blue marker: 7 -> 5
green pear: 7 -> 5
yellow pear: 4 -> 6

----

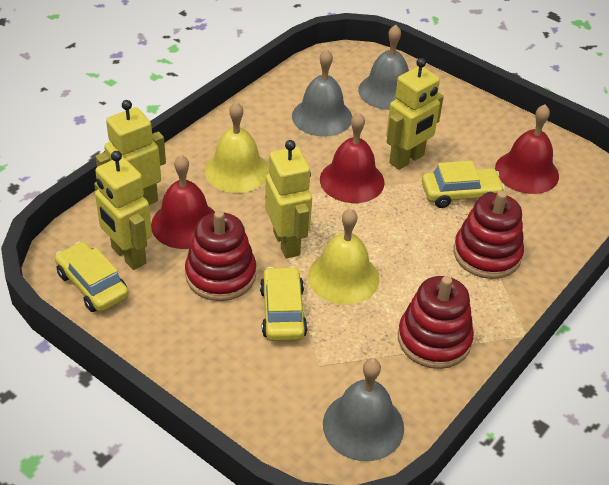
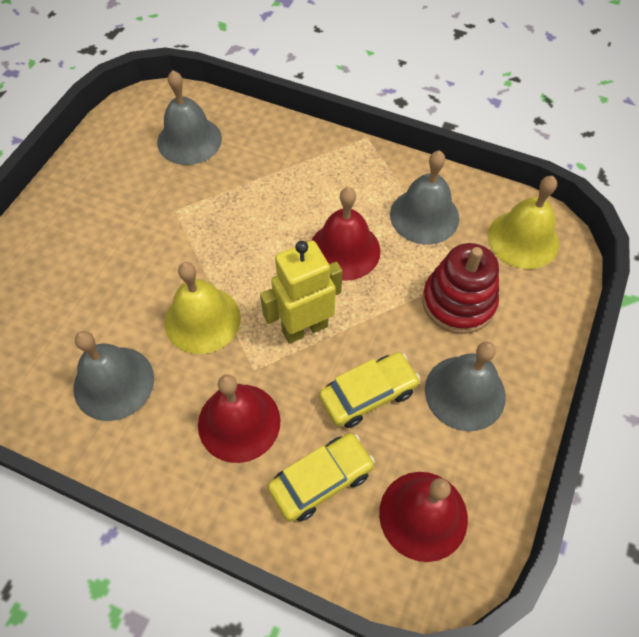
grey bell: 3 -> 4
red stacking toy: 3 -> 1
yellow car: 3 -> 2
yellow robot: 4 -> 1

----

Aim of the task: Check every line above for the string "yellow" and copy those that have it.

Result of this task:
yellow pear: 4 -> 6
yellow car: 3 -> 2
yellow robot: 4 -> 1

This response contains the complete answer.